- [THE DATA]:
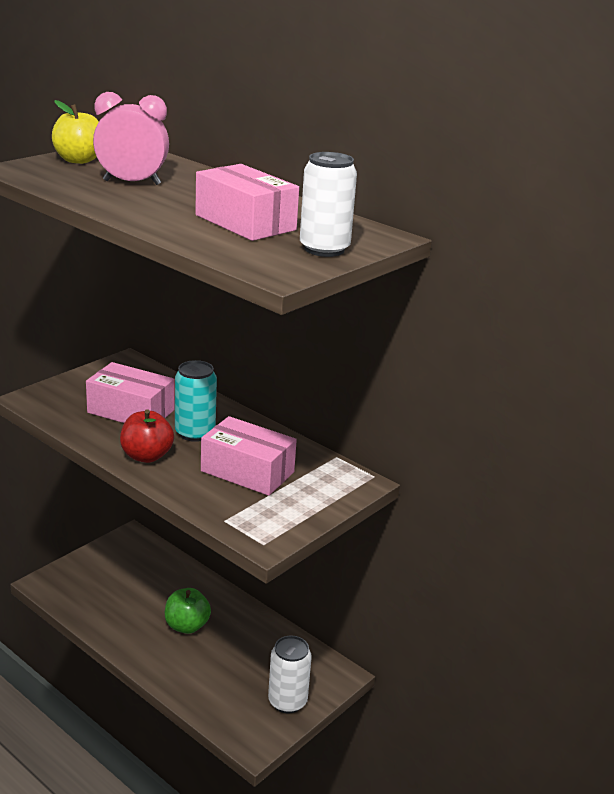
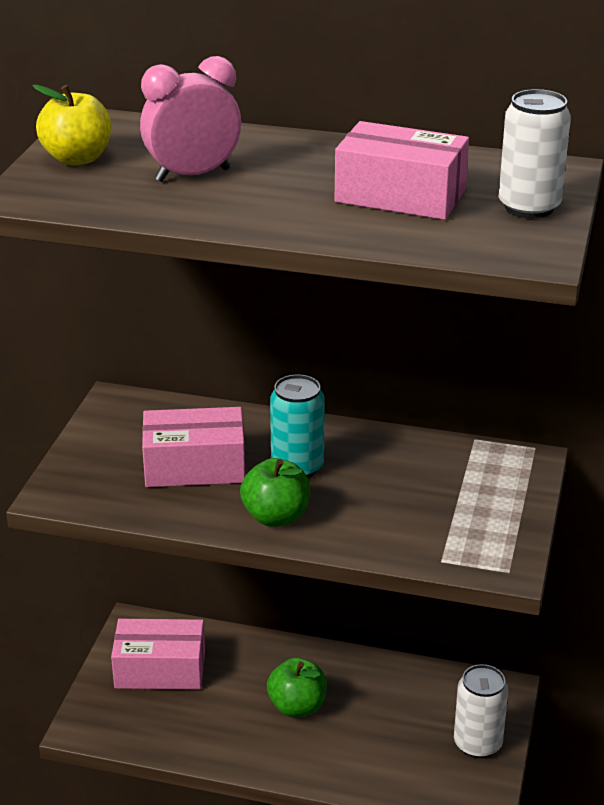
camera: 25 degrees left, 5 degrees up
(146, 456) = (276, 517): red apple -> green apple
(247, 471) = (404, 493): pink box -> pink box (160, 669)

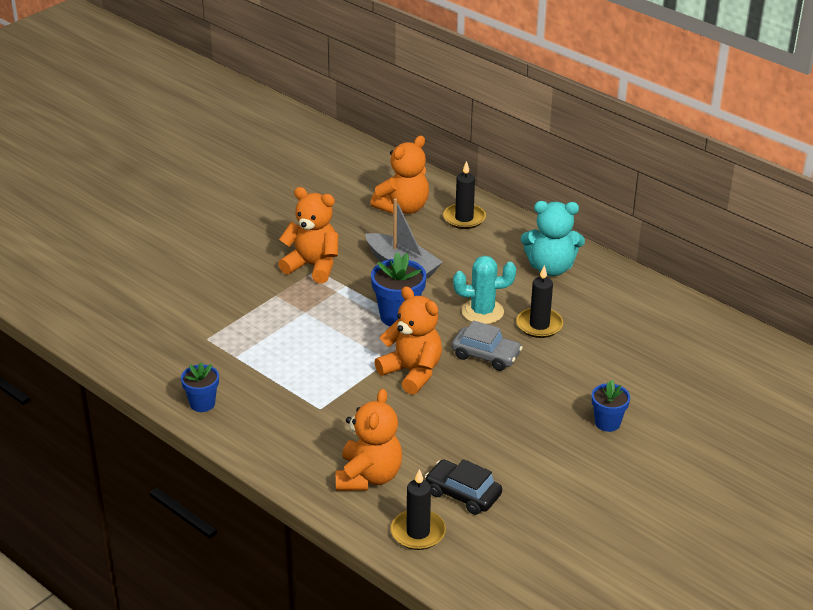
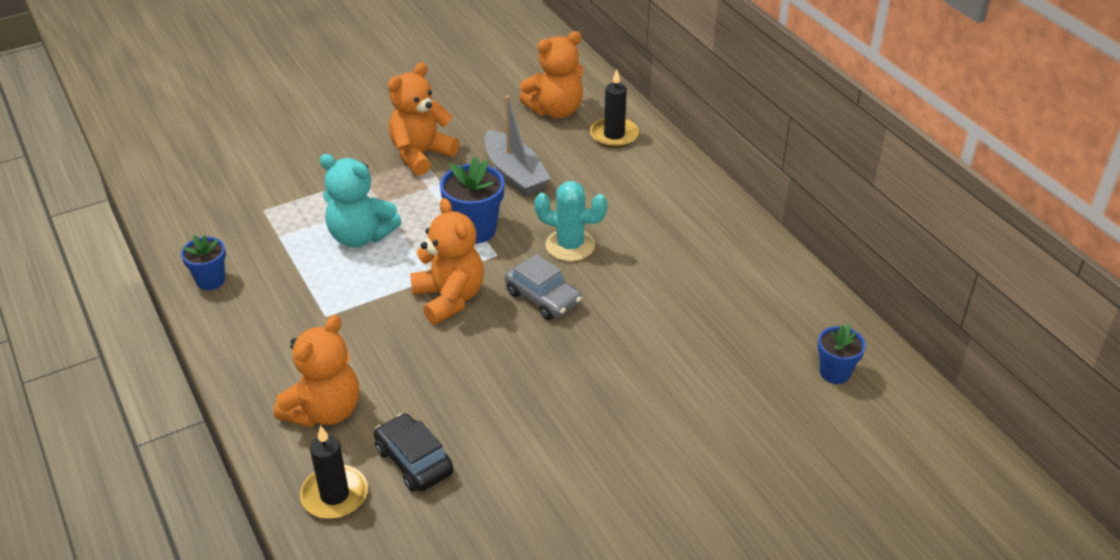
camera: 20 degrees right, 5 degrees up
(312, 266) = (421, 154): orange teddy bear -> orange teddy bear turned 90 degrees counterclockwise
(539, 325) = (625, 276): black candle -> none
(551, 268) = (677, 211): turquoise teddy bear -> turquoise teddy bear (360, 236)
(607, 423) = (634, 416): blue flower pot -> blue flower pot (835, 372)

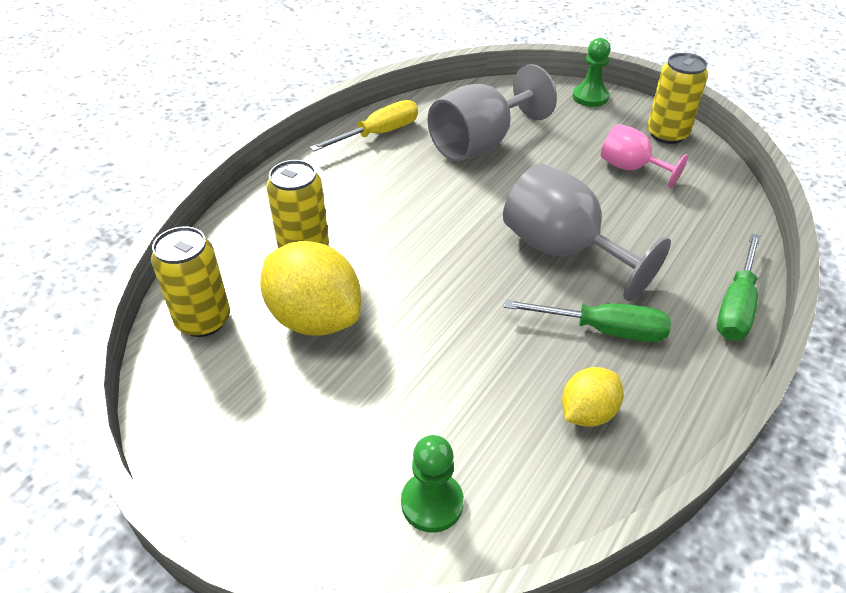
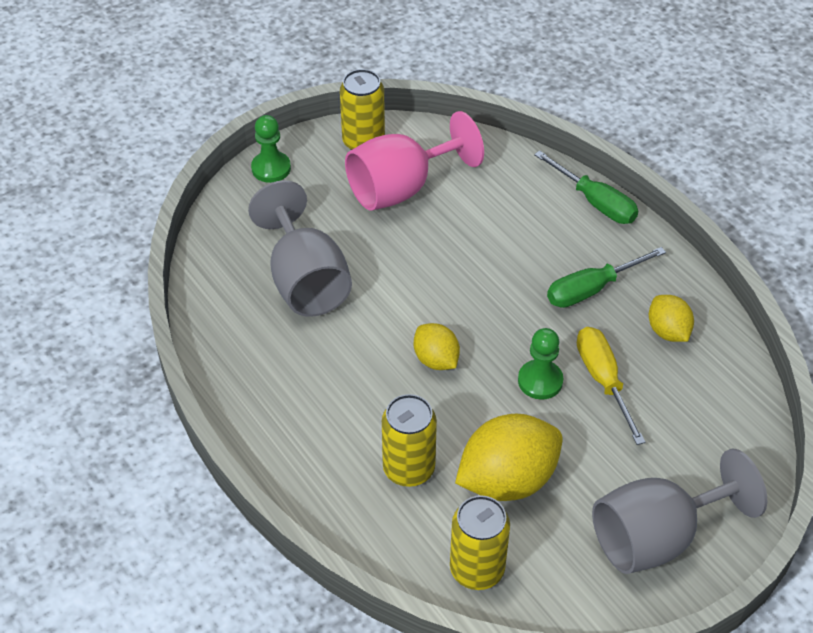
camera: 70 degrees left, 5 degrees up
(378, 134) = (241, 359): yellow screwdriver -> yellow screwdriver (603, 380)
(432, 503) = (719, 448): green pawn -> green pawn (540, 381)
(438, 237) = (436, 360): none -> yellow lemon
(563, 250) = (491, 278): grey goblet -> grey goblet (656, 537)
(604, 330) = (591, 289): green screwdriver -> green screwdriver turned 150 degrees counterclockwise
(631, 168) = (401, 188): pink goblet -> pink goblet, size x1.71

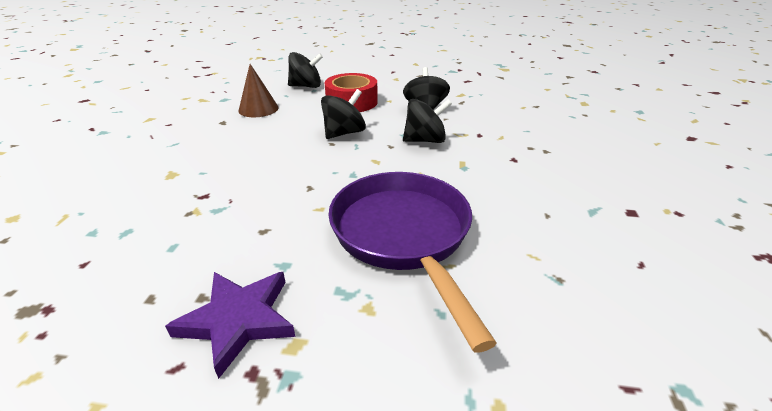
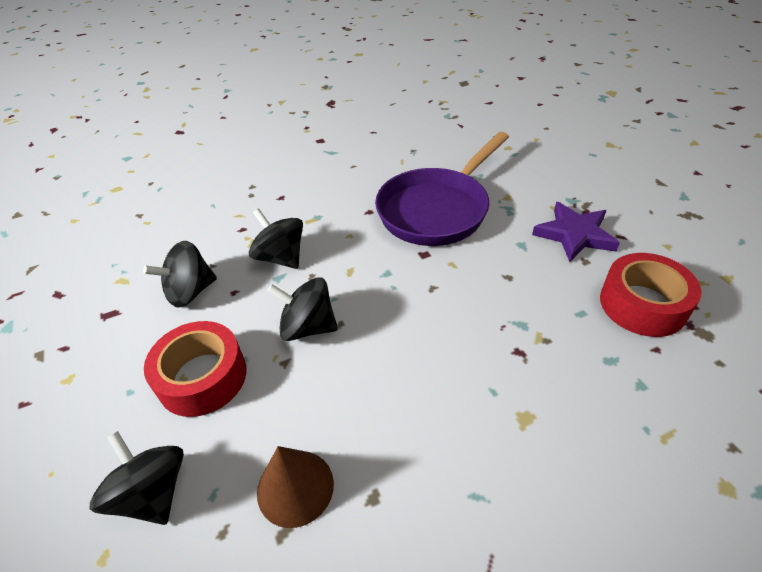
camera: 120 degrees left, 10 degrees up
(110, 294) = (642, 304): none -> red tape

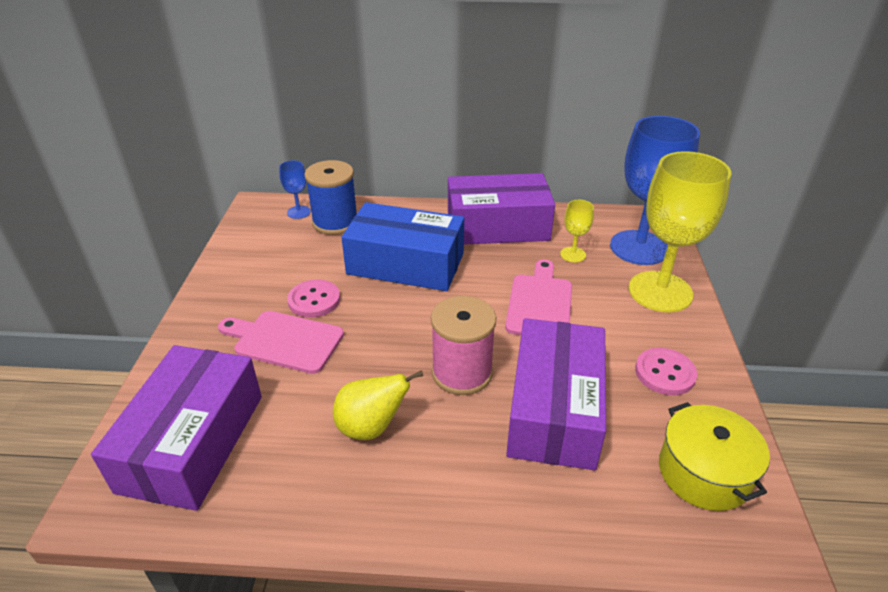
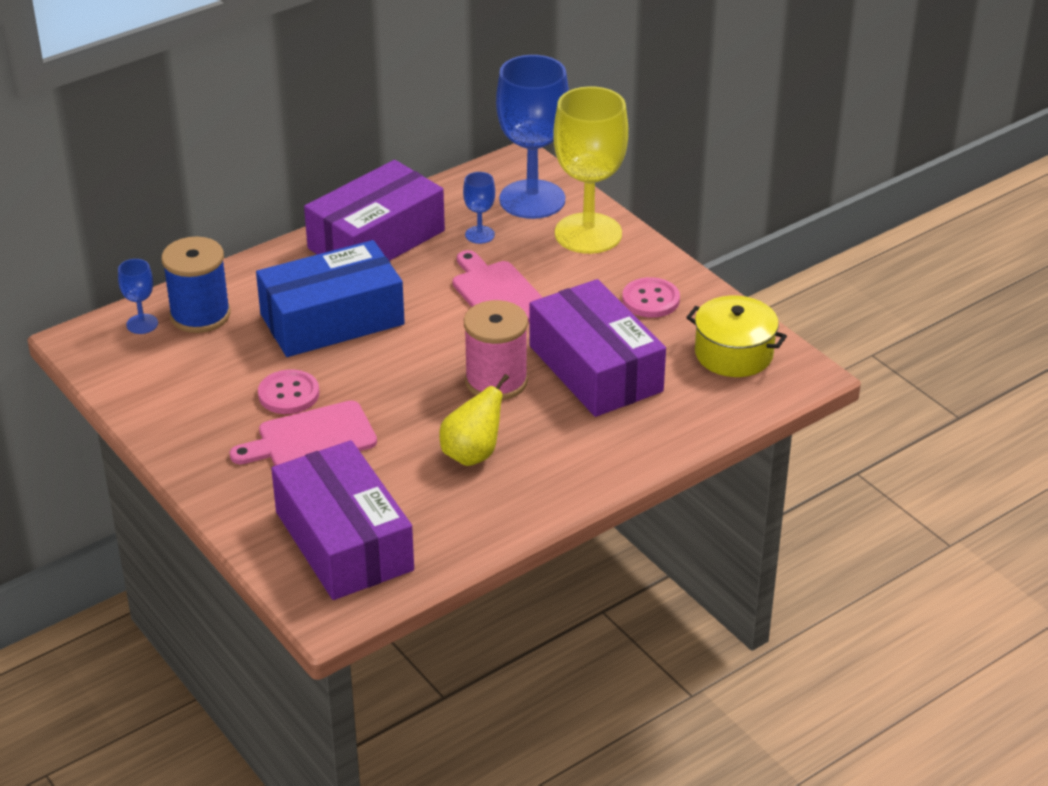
camera: 40 degrees left, 0 degrees up
(573, 254) = (480, 235): yellow goblet -> blue goblet

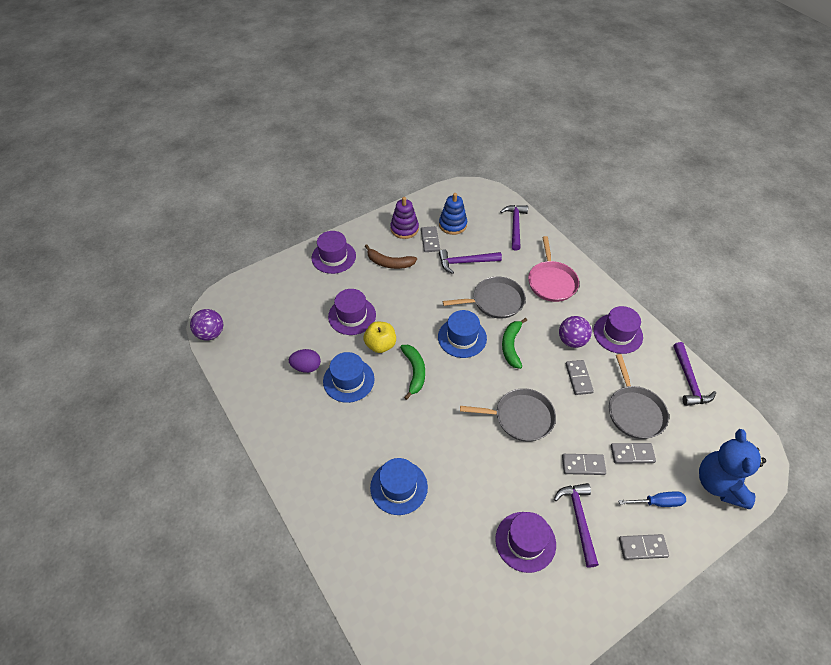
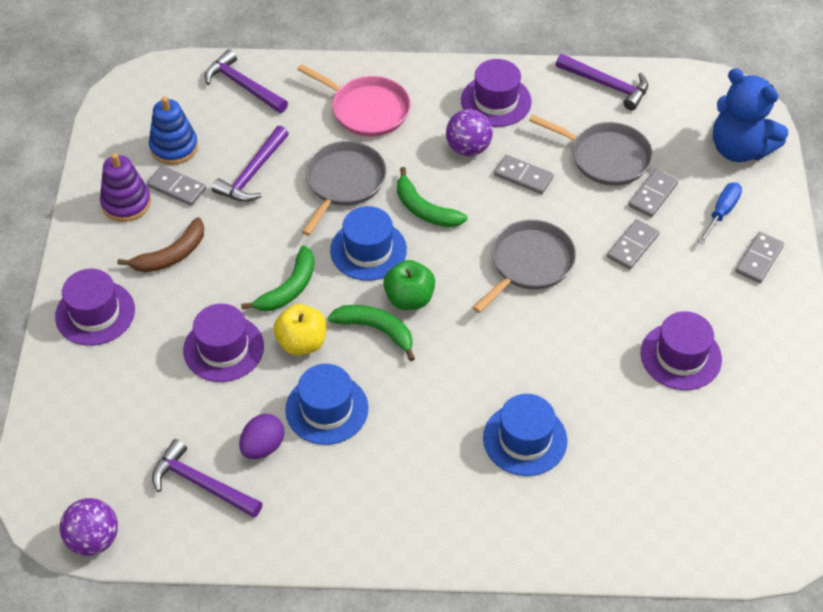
camera: 55 degrees left, 0 degrees up
(409, 319) = (289, 288): none -> green banana
(447, 374) = (409, 298): none -> green apple
(579, 519) = (691, 292): purple hammer -> purple hammer (202, 484)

- [PROBLEM DESCRIPTION]: Copy exactly the line that contains "(447, 374) = (409, 298): none -> green apple" and every line after it, up to and including the last line of the records.

- [WRITTEN SOLUTION]:
(447, 374) = (409, 298): none -> green apple
(579, 519) = (691, 292): purple hammer -> purple hammer (202, 484)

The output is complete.